Exercise requirements: From the line with "CN1 pin 2: 3V3 -> GND" through the line with "Q1: NPN 2N3904", inclusive, return each line of the data below exactly and leave the rest out.

Information supplied:
────
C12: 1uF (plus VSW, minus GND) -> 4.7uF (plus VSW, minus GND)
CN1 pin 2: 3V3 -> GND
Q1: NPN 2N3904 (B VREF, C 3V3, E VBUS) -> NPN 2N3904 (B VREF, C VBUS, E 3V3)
────
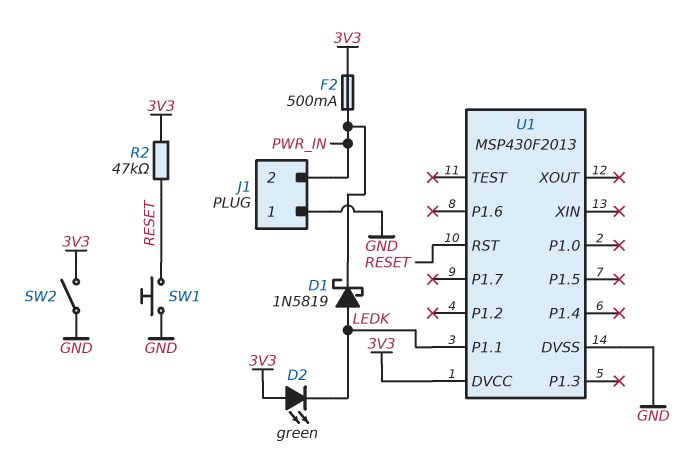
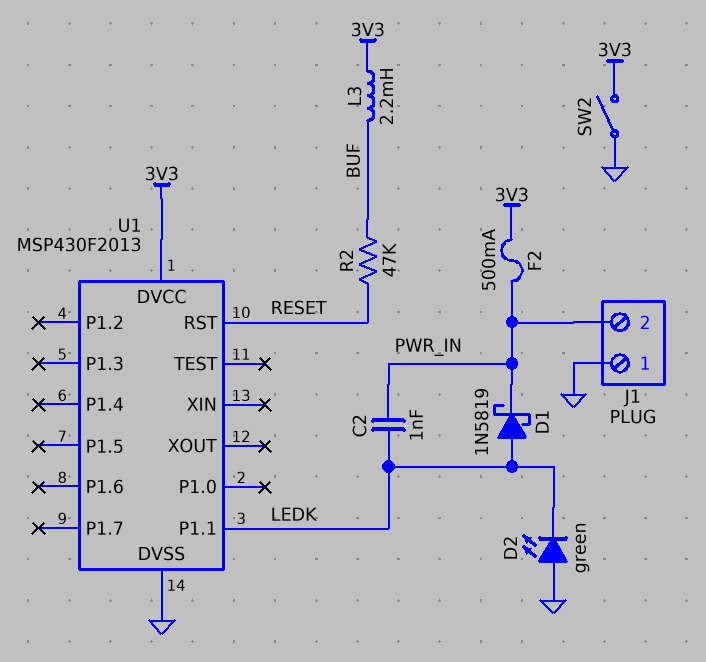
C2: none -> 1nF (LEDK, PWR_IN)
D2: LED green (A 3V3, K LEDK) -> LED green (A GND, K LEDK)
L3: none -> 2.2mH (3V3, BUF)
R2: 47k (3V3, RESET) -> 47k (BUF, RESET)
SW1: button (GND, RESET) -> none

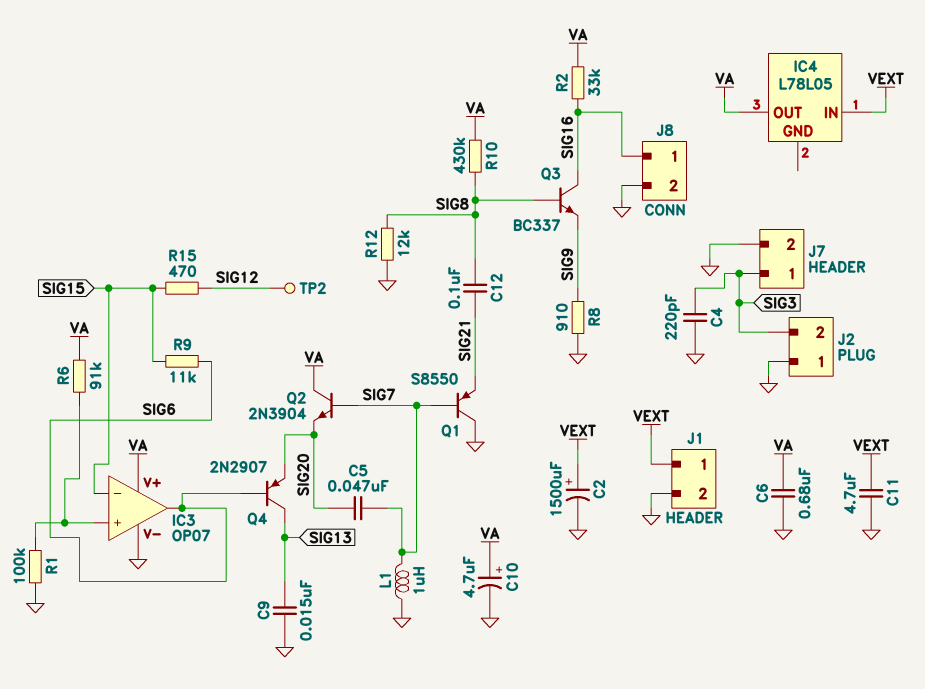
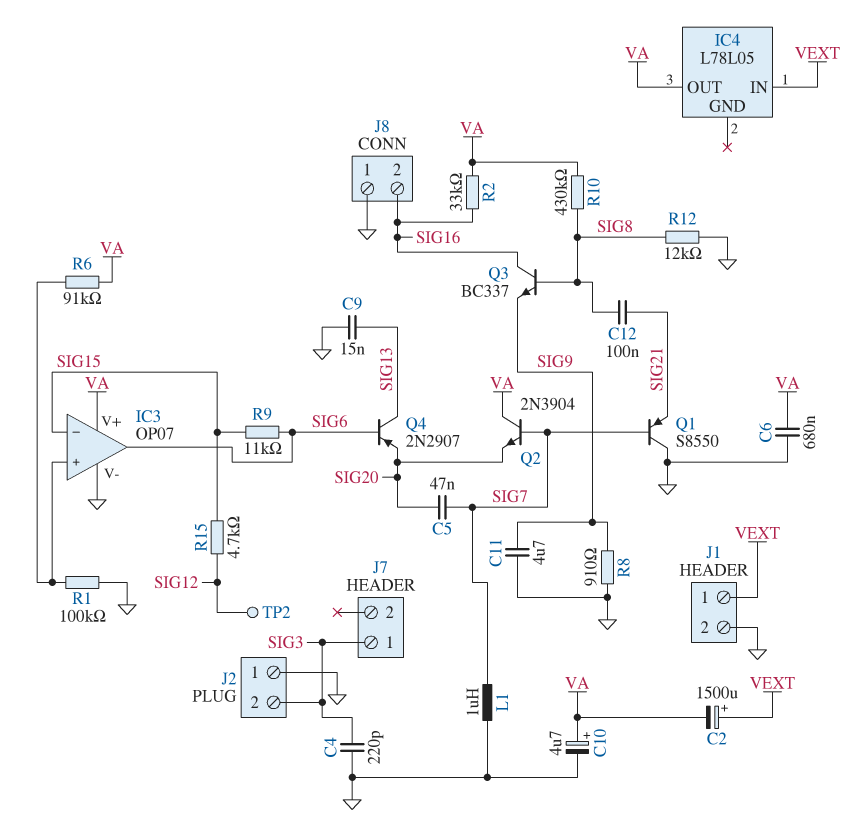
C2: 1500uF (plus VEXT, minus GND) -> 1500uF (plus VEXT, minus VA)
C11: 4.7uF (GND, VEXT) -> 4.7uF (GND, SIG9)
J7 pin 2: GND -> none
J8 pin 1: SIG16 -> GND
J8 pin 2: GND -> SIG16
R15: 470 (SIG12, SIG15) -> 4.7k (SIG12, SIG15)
────
Answer to this problem:
CN1 pin 2: 3V3 -> GND
Q1: NPN 2N3904 (B VREF, C 3V3, E VBUS) -> NPN 2N3904 (B VREF, C VBUS, E 3V3)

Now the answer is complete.